# PROBLEM DETAILS:
Since only the words are wanted, reproduce every entry exactly and leave the images behind.

● ● ● ●

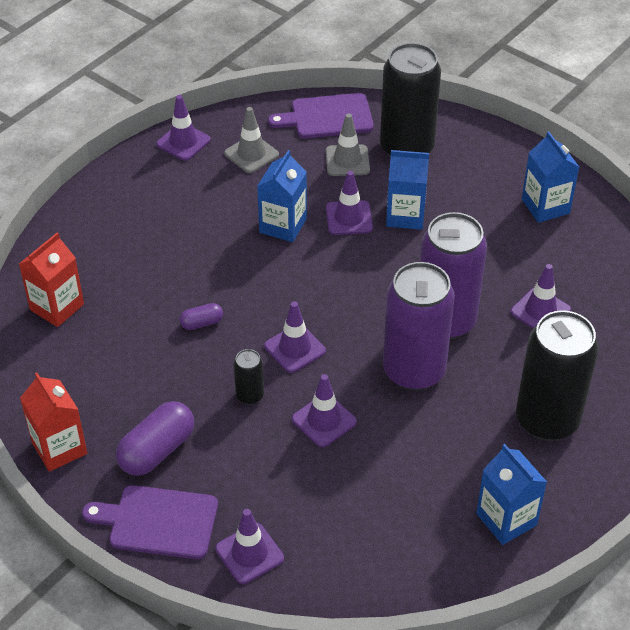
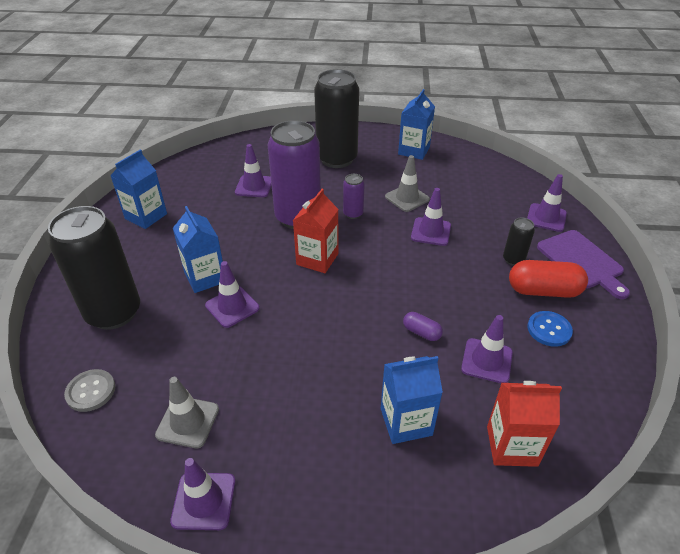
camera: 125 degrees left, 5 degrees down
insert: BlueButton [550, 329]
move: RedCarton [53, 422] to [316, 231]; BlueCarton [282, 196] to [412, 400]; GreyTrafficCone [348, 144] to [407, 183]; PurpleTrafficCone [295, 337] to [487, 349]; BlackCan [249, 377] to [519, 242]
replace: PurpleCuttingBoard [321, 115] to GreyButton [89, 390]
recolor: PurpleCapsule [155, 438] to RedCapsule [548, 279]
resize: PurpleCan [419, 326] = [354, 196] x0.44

● ● ● ●

# RESPONSE TO THIS TASK:
camera: 125 degrees left, 5 degrees down
insert: BlueButton [550, 329]
move: RedCarton [53, 422] to [316, 231]; BlueCarton [282, 196] to [412, 400]; GreyTrafficCone [348, 144] to [407, 183]; PurpleTrafficCone [295, 337] to [487, 349]; BlackCan [249, 377] to [519, 242]
replace: PurpleCuttingBoard [321, 115] to GreyButton [89, 390]
recolor: PurpleCapsule [155, 438] to RedCapsule [548, 279]
resize: PurpleCan [419, 326] = [354, 196] x0.44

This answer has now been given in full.